Given information
_ _ _ _ _

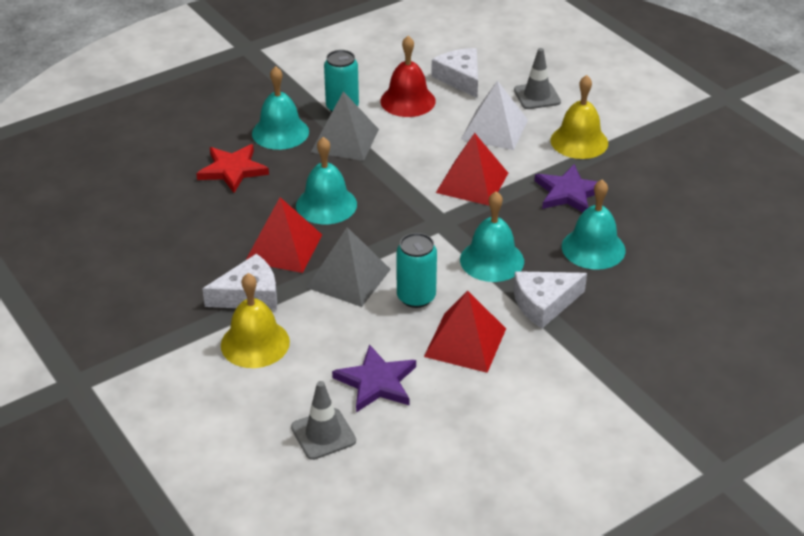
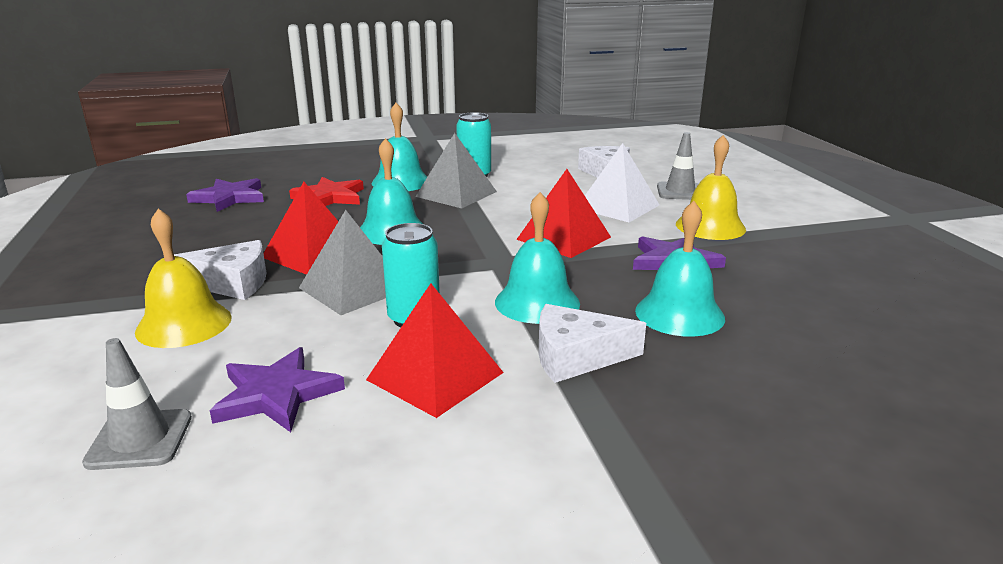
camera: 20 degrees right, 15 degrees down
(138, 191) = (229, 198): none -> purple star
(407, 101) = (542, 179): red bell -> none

_ _ _ _ _

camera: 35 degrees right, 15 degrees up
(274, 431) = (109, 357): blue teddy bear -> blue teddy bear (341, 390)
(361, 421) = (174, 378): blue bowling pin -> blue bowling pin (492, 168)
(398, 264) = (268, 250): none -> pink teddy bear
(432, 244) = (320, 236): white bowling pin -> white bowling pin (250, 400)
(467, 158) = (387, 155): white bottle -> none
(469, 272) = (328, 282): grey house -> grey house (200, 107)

_ _ _ _ _

Problem description
Give an exact copy of the lines above from the line with "(138, 191) = (229, 198): none -> purple star" up to and including the line with "(407, 101) = (542, 179): red bell -> none", and leave everything else out.

Solution
(138, 191) = (229, 198): none -> purple star
(407, 101) = (542, 179): red bell -> none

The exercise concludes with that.